◆ **WHAT IS NEEDED**:
Pull every "glazed" line out of the data below.

◆ **INFORMATION SHOWN**:
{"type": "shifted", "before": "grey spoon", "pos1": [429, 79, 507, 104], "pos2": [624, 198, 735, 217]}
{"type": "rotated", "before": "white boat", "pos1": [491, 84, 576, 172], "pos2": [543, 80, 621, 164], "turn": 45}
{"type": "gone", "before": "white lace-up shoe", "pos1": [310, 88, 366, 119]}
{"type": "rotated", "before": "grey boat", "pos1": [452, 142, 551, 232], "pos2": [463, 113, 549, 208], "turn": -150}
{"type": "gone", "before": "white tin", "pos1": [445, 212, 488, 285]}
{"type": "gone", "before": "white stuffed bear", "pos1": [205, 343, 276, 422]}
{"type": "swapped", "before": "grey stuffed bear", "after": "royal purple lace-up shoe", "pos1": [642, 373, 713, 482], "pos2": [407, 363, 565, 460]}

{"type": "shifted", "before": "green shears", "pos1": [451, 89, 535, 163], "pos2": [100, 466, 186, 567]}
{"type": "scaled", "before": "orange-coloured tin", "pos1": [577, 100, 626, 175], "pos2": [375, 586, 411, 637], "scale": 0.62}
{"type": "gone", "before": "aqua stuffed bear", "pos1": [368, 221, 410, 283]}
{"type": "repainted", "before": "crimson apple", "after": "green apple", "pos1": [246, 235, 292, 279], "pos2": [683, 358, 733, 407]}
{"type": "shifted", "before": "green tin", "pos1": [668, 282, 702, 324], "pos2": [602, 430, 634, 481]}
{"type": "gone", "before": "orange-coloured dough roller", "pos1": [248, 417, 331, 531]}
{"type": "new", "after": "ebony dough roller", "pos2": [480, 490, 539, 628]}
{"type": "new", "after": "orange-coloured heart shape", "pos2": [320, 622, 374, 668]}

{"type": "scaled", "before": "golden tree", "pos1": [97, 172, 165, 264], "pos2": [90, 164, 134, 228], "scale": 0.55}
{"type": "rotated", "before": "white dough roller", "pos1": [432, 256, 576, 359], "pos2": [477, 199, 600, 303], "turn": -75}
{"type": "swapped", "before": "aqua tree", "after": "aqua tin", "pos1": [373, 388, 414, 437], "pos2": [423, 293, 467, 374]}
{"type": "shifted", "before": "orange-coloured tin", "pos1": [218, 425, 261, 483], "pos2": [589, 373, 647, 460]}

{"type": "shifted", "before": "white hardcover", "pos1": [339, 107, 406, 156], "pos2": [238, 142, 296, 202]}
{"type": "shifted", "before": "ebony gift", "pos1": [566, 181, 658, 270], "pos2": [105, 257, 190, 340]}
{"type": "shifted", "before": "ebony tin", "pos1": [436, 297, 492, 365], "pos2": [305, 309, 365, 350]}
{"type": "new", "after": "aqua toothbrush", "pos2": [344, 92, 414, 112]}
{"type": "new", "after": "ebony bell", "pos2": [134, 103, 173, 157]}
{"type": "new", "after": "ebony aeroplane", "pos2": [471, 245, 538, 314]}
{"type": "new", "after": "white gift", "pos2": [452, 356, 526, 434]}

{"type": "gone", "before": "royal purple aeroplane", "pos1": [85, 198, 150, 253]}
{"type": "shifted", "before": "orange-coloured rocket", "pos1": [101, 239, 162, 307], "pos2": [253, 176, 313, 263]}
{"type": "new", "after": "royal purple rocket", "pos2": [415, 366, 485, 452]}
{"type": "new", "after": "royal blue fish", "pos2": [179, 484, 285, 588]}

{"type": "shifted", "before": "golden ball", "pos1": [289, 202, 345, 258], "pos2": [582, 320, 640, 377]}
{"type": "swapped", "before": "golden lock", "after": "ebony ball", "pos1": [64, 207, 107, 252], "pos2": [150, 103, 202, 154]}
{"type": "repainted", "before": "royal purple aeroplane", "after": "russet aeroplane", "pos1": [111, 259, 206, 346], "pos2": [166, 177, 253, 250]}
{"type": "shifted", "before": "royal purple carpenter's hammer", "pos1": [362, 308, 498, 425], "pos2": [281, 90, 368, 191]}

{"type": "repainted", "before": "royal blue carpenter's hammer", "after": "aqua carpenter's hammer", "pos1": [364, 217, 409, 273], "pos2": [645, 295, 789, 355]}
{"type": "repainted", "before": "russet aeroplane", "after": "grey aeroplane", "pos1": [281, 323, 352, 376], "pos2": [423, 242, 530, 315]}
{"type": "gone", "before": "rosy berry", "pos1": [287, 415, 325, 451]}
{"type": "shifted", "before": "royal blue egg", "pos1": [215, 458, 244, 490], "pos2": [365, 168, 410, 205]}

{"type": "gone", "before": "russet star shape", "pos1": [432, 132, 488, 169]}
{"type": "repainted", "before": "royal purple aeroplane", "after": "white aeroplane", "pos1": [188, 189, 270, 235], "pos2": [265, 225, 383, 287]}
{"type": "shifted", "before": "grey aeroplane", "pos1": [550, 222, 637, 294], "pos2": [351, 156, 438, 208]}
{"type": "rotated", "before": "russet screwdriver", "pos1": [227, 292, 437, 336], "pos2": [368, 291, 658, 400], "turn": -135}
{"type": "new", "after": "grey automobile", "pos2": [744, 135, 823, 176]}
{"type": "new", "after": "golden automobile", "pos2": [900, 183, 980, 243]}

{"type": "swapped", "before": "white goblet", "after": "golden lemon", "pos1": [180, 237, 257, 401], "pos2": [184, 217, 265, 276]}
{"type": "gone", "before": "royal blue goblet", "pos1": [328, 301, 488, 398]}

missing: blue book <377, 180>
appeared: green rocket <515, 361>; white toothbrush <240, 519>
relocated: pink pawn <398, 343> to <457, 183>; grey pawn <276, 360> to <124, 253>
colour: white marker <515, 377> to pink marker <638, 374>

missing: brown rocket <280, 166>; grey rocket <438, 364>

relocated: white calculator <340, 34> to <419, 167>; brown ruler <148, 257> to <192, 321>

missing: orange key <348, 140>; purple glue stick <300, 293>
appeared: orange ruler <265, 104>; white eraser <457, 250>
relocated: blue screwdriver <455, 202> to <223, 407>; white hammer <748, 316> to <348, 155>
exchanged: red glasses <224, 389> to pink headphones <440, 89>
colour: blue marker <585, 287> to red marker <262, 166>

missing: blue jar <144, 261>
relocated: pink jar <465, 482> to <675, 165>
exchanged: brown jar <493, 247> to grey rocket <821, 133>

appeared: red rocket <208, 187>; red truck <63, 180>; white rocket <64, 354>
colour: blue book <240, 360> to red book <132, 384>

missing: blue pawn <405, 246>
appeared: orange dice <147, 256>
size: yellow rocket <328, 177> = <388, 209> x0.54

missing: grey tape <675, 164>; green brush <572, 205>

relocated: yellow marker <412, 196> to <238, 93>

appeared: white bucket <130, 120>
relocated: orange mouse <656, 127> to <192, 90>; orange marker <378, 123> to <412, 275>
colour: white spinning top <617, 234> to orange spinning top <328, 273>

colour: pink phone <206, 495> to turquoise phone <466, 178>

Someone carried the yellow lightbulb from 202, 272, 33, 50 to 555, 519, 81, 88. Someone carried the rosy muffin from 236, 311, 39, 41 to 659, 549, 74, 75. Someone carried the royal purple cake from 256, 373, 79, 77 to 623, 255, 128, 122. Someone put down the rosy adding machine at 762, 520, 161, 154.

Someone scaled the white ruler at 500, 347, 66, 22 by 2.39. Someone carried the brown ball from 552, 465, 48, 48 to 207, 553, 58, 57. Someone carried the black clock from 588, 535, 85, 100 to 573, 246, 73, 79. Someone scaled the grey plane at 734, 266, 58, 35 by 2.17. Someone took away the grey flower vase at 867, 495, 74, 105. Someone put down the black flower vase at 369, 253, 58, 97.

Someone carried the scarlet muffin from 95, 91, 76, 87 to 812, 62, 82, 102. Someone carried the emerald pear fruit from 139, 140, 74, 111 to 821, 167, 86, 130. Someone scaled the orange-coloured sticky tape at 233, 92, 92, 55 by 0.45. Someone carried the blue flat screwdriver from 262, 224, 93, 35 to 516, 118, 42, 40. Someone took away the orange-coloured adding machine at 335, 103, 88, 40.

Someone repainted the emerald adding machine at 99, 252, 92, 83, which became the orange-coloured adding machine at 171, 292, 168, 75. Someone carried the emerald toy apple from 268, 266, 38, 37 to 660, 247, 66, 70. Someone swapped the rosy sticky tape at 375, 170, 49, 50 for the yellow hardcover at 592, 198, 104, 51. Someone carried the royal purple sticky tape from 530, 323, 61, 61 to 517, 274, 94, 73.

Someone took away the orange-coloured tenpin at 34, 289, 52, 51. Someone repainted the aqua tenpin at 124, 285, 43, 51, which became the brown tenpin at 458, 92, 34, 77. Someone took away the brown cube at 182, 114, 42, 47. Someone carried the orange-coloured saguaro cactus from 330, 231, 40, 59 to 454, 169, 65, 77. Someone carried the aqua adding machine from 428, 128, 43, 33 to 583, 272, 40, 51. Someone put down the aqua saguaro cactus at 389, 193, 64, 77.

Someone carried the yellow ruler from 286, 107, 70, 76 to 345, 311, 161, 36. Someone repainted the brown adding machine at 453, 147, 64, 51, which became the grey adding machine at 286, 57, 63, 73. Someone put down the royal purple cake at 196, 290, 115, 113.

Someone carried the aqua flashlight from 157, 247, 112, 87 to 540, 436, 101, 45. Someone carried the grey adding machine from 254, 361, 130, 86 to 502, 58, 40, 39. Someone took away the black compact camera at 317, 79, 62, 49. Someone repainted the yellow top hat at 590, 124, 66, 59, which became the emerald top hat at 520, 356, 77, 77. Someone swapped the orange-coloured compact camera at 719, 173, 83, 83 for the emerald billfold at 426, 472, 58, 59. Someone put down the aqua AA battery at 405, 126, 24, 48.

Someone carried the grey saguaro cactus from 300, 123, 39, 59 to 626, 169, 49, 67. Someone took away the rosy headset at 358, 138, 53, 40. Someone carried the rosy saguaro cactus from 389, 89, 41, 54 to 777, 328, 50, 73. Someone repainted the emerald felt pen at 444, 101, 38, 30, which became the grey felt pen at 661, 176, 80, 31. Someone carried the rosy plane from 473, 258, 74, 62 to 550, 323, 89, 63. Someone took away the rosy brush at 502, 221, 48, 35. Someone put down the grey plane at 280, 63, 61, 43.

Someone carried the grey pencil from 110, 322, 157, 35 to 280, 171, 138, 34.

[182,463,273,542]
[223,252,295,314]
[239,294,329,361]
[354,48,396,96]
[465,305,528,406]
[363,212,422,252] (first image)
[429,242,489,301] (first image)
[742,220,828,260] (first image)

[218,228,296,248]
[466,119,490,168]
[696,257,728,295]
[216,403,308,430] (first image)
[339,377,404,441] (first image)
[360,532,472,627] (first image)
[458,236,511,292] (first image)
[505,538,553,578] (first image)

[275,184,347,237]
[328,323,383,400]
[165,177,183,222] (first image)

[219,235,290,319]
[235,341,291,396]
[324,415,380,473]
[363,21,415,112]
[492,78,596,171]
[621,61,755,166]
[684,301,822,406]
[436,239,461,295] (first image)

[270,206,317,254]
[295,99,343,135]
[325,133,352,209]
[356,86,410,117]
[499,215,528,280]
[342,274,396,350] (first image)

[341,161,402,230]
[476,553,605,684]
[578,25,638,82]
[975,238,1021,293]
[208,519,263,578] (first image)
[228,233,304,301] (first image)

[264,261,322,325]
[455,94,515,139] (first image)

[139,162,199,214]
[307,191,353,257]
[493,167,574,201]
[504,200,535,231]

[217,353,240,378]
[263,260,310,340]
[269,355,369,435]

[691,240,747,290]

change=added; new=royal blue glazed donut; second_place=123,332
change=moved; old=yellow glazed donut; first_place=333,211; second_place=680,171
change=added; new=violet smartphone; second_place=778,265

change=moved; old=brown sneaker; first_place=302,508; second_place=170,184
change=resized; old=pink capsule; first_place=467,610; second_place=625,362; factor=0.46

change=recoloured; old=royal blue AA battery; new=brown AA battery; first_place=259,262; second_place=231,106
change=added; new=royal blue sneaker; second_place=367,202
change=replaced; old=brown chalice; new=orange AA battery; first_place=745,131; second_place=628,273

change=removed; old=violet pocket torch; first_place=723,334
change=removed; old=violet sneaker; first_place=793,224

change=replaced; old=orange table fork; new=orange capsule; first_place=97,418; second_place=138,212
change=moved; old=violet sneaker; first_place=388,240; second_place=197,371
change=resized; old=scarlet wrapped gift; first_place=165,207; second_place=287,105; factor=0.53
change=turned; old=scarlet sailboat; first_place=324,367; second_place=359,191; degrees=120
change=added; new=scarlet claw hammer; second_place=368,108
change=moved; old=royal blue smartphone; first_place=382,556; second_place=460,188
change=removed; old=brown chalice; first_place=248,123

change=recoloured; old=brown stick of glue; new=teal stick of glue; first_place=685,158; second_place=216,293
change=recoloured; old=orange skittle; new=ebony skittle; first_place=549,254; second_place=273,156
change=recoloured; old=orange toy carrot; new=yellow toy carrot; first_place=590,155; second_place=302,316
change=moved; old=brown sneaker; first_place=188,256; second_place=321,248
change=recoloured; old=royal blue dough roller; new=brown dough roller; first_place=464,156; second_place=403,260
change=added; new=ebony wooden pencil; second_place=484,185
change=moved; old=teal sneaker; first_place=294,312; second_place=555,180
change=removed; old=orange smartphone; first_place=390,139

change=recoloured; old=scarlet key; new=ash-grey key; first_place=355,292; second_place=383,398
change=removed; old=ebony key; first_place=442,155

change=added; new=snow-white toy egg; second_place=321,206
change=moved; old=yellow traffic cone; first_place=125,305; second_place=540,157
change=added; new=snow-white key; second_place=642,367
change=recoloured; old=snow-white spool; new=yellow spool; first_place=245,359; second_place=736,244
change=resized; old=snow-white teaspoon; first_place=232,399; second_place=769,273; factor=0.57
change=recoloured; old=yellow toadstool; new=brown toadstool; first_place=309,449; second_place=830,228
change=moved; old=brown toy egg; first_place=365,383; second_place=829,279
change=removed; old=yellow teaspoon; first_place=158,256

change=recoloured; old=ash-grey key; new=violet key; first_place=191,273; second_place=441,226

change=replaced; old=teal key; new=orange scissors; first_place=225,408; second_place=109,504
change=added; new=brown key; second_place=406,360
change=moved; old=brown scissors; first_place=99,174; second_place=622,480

◆ **ANSWER**:
change=added; new=royal blue glazed donut; second_place=123,332
change=moved; old=yellow glazed donut; first_place=333,211; second_place=680,171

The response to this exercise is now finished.